**** Given data ****

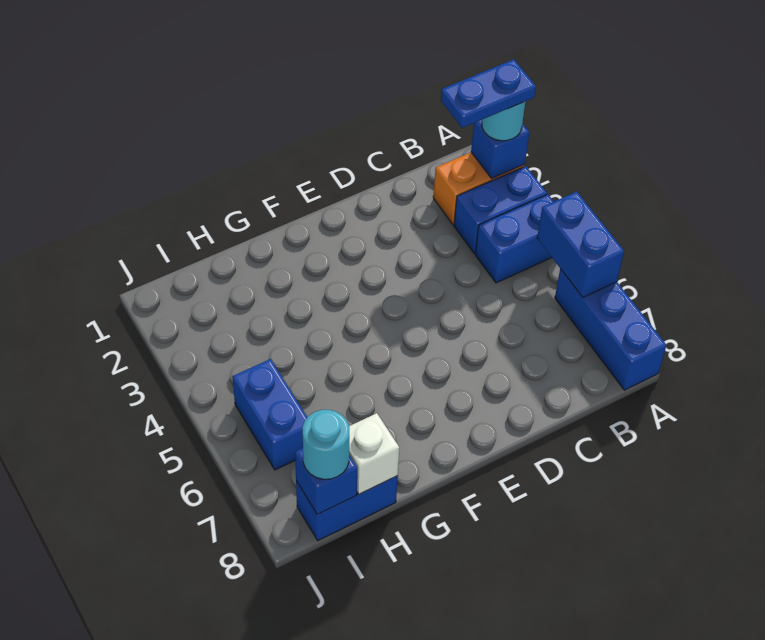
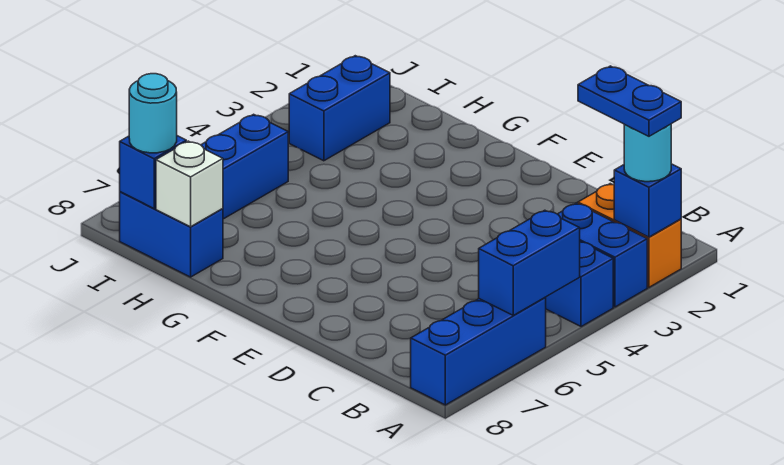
none -> blue brick I2:I3 level 1

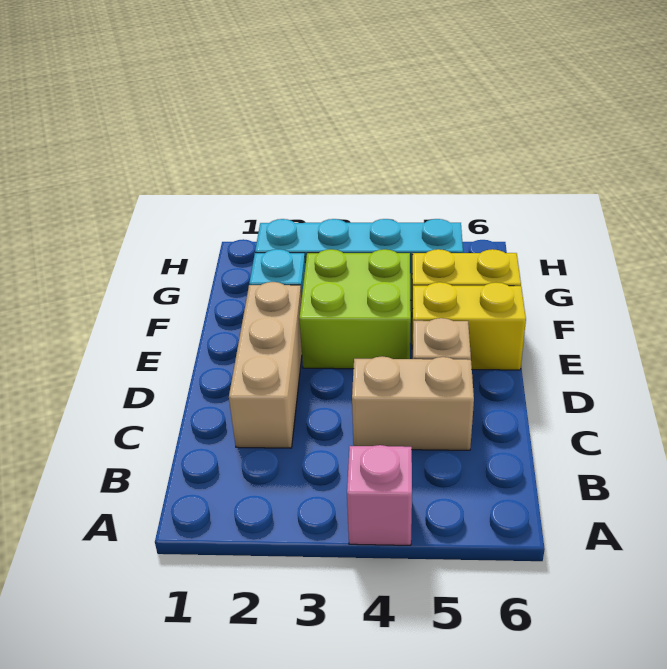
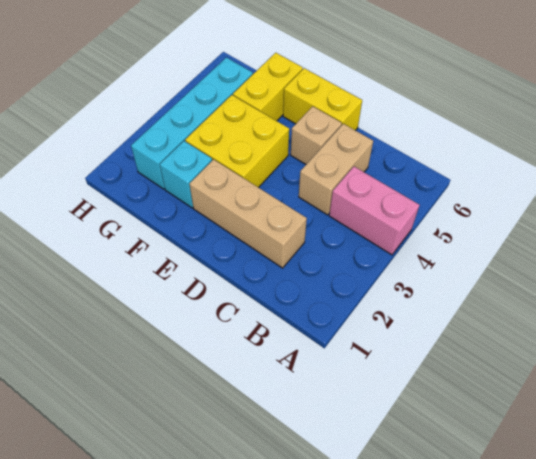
pink brick A4 level 1 -> pink brick A4:B4 level 1
lime brick E3:F4 level 1 -> yellow brick E3:F4 level 1
yellow brick E5:E6 level 1 -> yellow brick D6:E6 level 1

****

What the task requires => The line with "lime brick E3:F4", the last line of the data above, and every line between them should be duplicated exactly, with nothing else.

Expected answer =>
lime brick E3:F4 level 1 -> yellow brick E3:F4 level 1
yellow brick E5:E6 level 1 -> yellow brick D6:E6 level 1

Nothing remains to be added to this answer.